## [Extracted information]
>>>>>
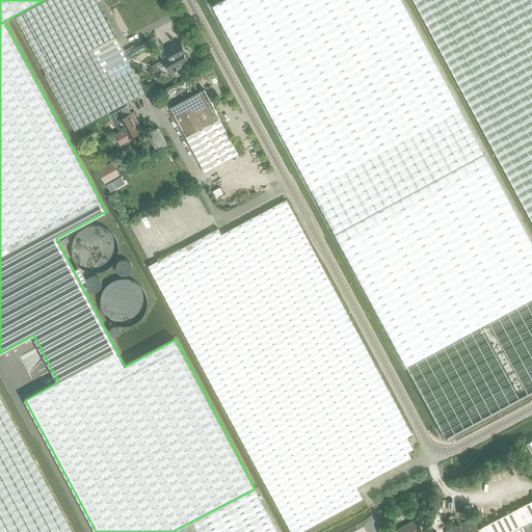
[(114,37),(97,3),(102,0),(48,0),(16,18),(46,74),(45,75),(75,130),(124,104),(144,92),(114,37)]
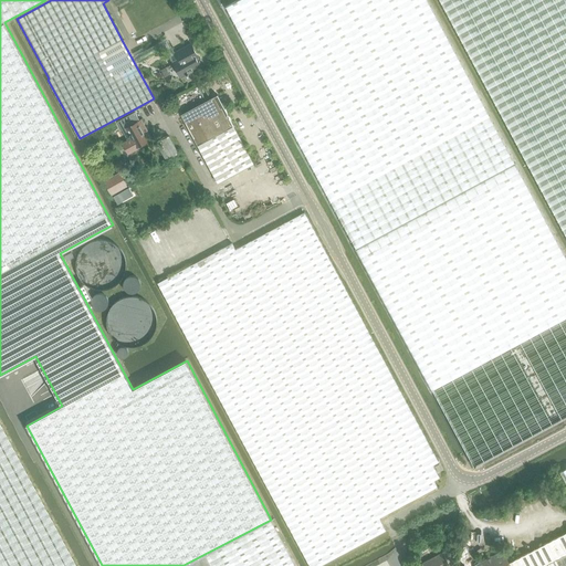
[(238,0),(226,7),(356,249),(461,442),(474,468),(521,442),(565,418),(565,259),(514,164),(426,0),(238,0)]
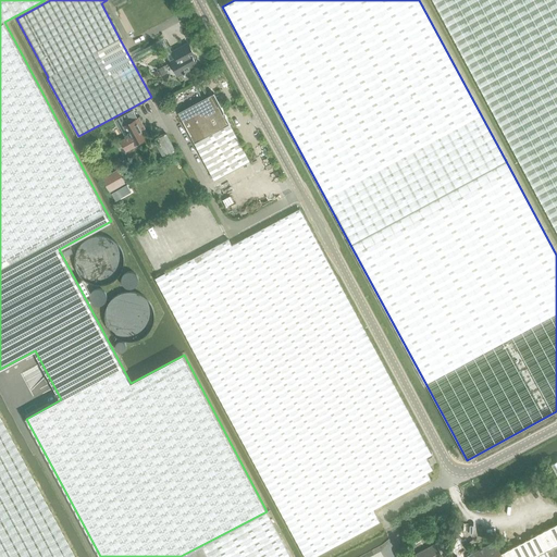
[(556,0),(432,0),(556,233),(556,0)]
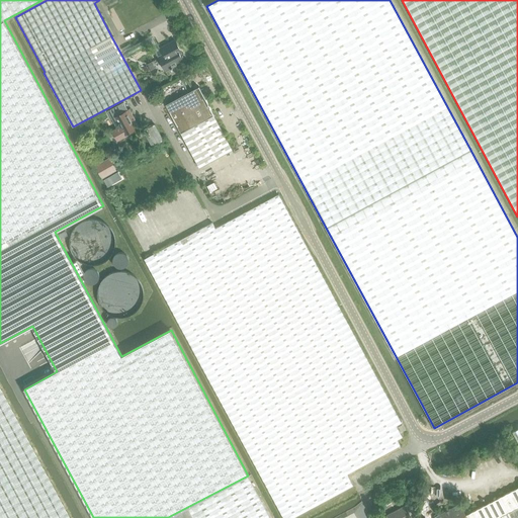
[(183,62),(176,49),(178,47),(175,40),(160,49),(164,54),(161,56),(162,57),(158,59),(165,72),(170,69),(171,70),(173,69),(173,68),(183,62)]
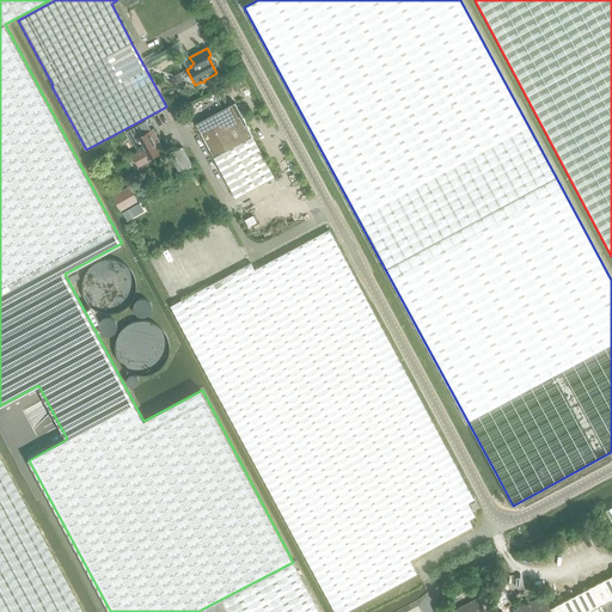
[(275,177),(249,128),(234,103),(196,123),(236,197),(275,177)]
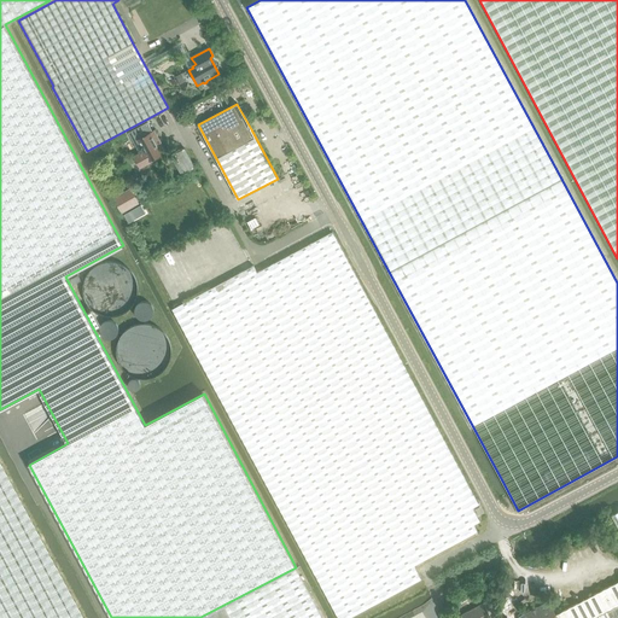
[(163,153),(167,151),(157,134),(153,136),(152,133),(151,133),(146,123),(134,130),(139,140),(135,143),(141,153),(135,157),(141,168),(152,162),(151,161),(163,153)]
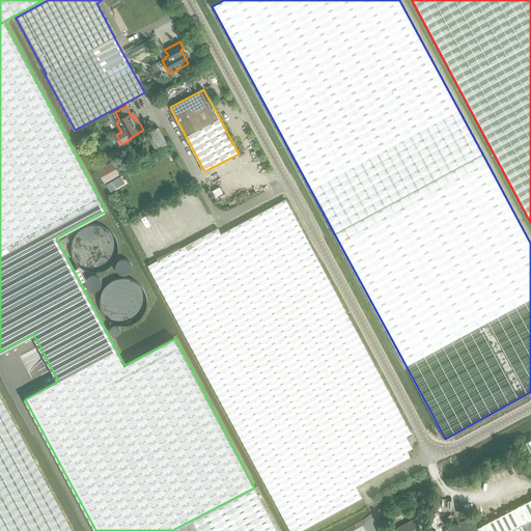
[(155,149),(167,144),(159,128),(147,133),(155,149)]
<<<<<
## [Required action]
Before duplicating, set the pictures aside; then output exactly the lines from the one with "[(275,177),(249,128),(234,103),(196,123),(236,197),(275,177)]" through the end of the records, and only those.

## [Result of this task]
[(275,177),(249,128),(234,103),(196,123),(236,197),(275,177)]
[(163,153),(167,151),(157,134),(153,136),(152,133),(151,133),(146,123),(134,130),(139,140),(135,143),(141,153),(135,157),(141,168),(152,162),(151,161),(163,153)]
[(155,149),(167,144),(159,128),(147,133),(155,149)]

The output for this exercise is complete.